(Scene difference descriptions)
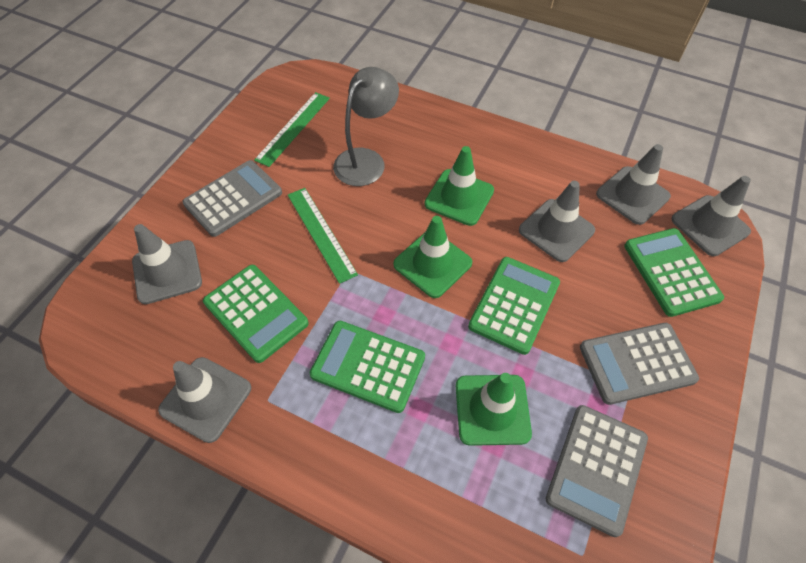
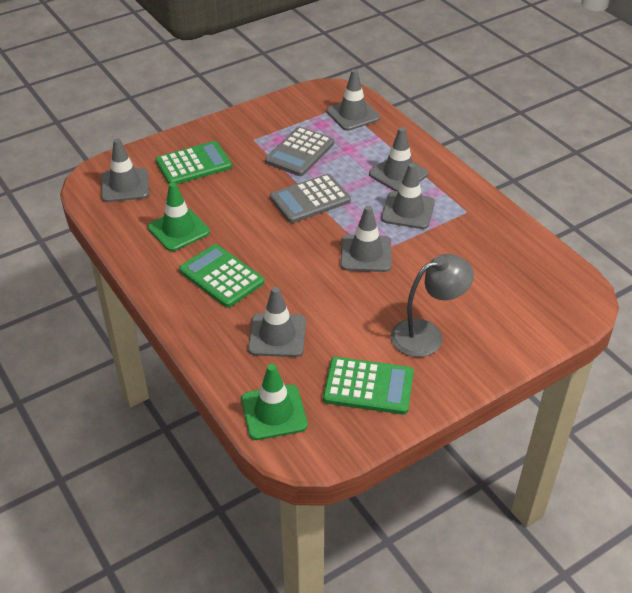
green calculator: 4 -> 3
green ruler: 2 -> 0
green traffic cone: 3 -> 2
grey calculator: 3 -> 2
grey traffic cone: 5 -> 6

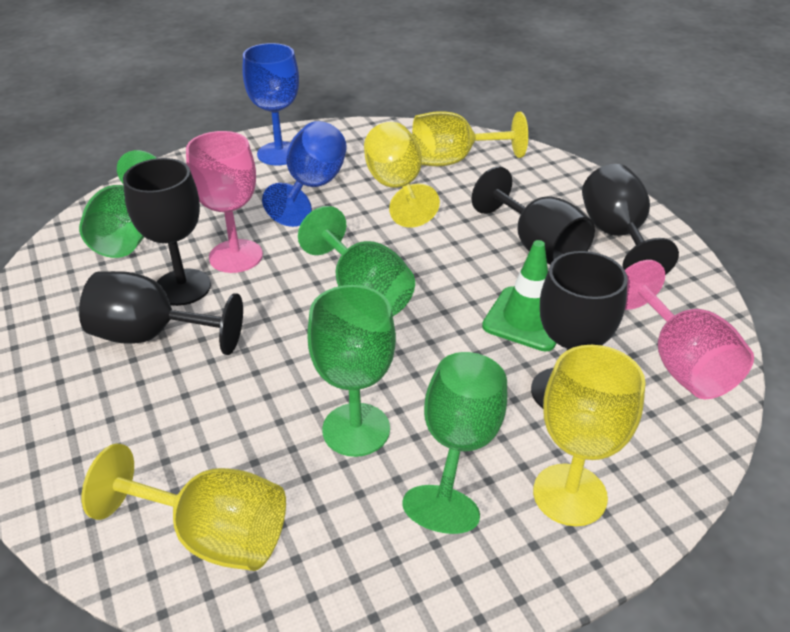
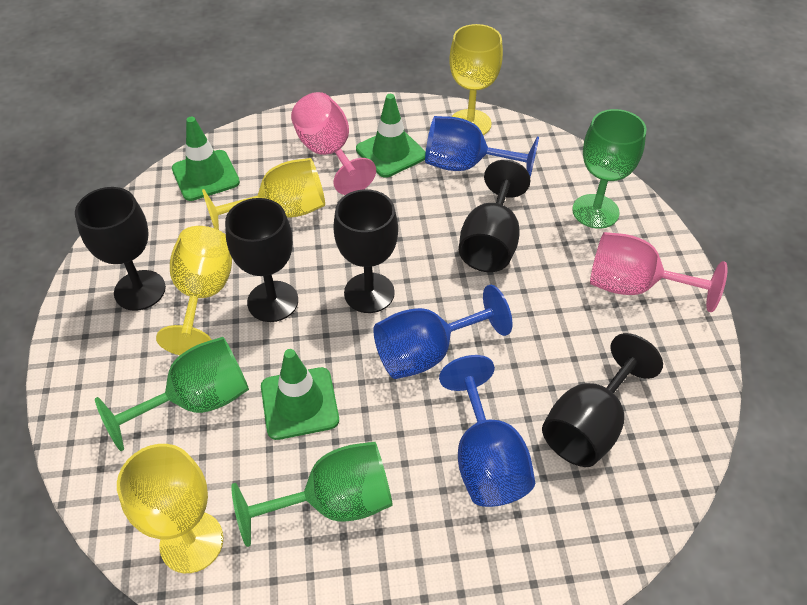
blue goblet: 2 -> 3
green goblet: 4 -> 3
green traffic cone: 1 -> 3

• Assignment: Give every line above again exactly, with no pictures.

• Exercise output:
green calculator: 4 -> 3
green ruler: 2 -> 0
green traffic cone: 3 -> 2
grey calculator: 3 -> 2
grey traffic cone: 5 -> 6

blue goblet: 2 -> 3
green goblet: 4 -> 3
green traffic cone: 1 -> 3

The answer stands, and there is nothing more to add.